▶ **To do**:
From the listing below, copy out every line where the word "plus" appears.

▶ **Provided entries**:

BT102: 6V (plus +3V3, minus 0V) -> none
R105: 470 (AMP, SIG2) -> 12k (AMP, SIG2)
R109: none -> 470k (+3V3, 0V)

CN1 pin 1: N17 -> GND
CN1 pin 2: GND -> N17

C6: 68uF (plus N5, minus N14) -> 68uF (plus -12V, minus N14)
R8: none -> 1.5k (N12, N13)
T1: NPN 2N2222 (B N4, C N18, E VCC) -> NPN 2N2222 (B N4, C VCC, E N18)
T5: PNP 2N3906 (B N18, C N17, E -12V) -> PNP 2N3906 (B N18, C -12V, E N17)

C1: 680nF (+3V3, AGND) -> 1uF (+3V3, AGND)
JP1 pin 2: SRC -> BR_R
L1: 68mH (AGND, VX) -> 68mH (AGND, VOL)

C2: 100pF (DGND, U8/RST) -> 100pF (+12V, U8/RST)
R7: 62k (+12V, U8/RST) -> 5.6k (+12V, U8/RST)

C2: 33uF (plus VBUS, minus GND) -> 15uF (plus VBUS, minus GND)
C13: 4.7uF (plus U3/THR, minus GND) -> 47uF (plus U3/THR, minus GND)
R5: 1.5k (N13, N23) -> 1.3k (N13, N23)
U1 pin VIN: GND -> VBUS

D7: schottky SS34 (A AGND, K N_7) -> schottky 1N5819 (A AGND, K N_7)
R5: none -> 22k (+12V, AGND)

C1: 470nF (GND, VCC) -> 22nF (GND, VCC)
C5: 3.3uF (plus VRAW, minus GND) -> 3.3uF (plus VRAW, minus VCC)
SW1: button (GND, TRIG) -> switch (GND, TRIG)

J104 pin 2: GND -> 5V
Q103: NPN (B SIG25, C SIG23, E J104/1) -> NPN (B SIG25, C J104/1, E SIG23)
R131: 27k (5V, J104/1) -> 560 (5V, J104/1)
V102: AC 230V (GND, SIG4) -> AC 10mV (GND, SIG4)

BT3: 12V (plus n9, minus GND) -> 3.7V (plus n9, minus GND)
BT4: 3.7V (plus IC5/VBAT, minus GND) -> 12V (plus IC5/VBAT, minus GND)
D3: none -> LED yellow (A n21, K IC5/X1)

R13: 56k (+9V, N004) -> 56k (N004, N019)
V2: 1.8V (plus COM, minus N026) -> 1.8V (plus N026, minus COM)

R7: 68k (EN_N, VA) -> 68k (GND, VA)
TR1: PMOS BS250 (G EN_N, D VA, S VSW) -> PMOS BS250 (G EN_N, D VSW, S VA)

▶ **Response below**:
BT102: 6V (plus +3V3, minus 0V) -> none
C6: 68uF (plus N5, minus N14) -> 68uF (plus -12V, minus N14)
C2: 33uF (plus VBUS, minus GND) -> 15uF (plus VBUS, minus GND)
C13: 4.7uF (plus U3/THR, minus GND) -> 47uF (plus U3/THR, minus GND)
C5: 3.3uF (plus VRAW, minus GND) -> 3.3uF (plus VRAW, minus VCC)
BT3: 12V (plus n9, minus GND) -> 3.7V (plus n9, minus GND)
BT4: 3.7V (plus IC5/VBAT, minus GND) -> 12V (plus IC5/VBAT, minus GND)
V2: 1.8V (plus COM, minus N026) -> 1.8V (plus N026, minus COM)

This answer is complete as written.